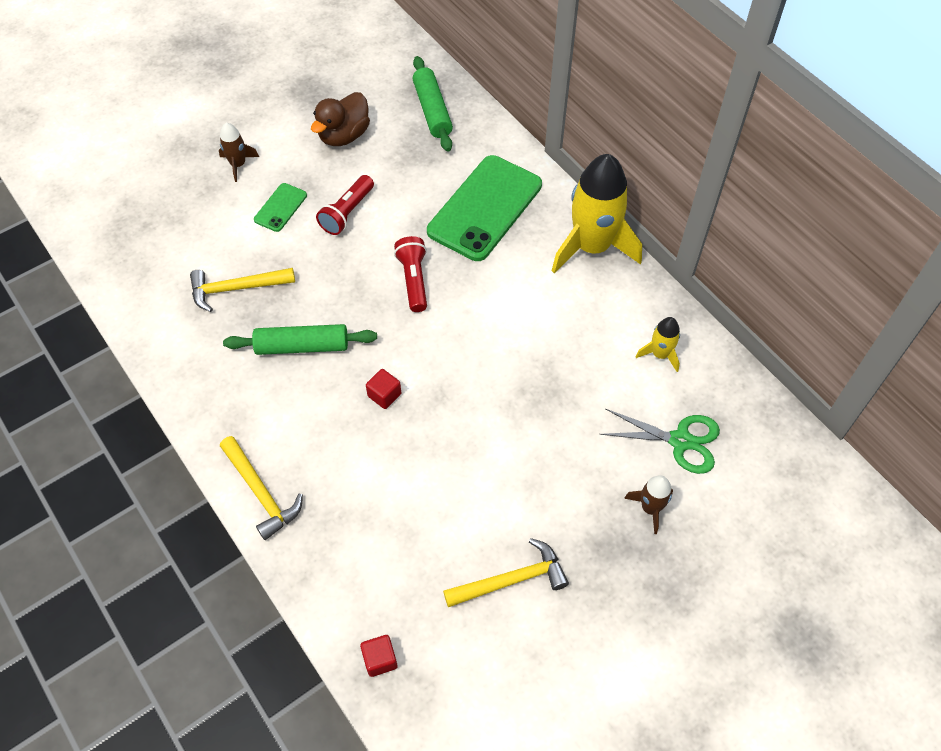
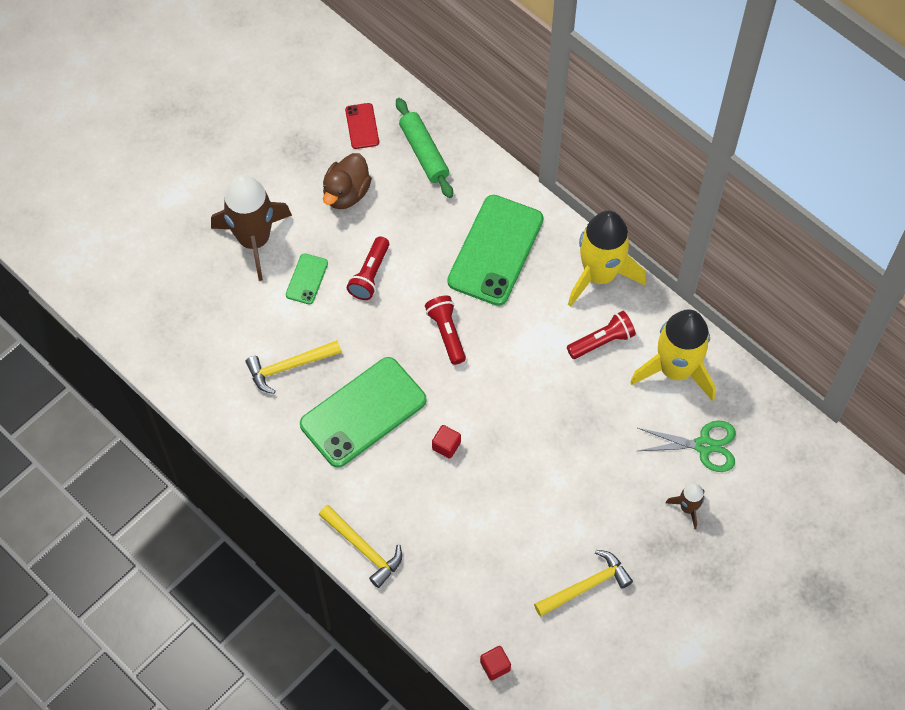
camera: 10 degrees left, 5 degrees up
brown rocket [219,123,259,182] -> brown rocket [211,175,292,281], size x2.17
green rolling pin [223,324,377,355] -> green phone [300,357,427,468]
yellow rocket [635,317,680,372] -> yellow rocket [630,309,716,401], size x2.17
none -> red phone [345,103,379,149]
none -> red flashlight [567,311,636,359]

....................

### [ASSIGNMENT]
Among the lines of the data, identify those with the word "size". Copy each of them.

### [RESPONSE TO THIS EXERCISE]
brown rocket [219,123,259,182] -> brown rocket [211,175,292,281], size x2.17
yellow rocket [635,317,680,372] -> yellow rocket [630,309,716,401], size x2.17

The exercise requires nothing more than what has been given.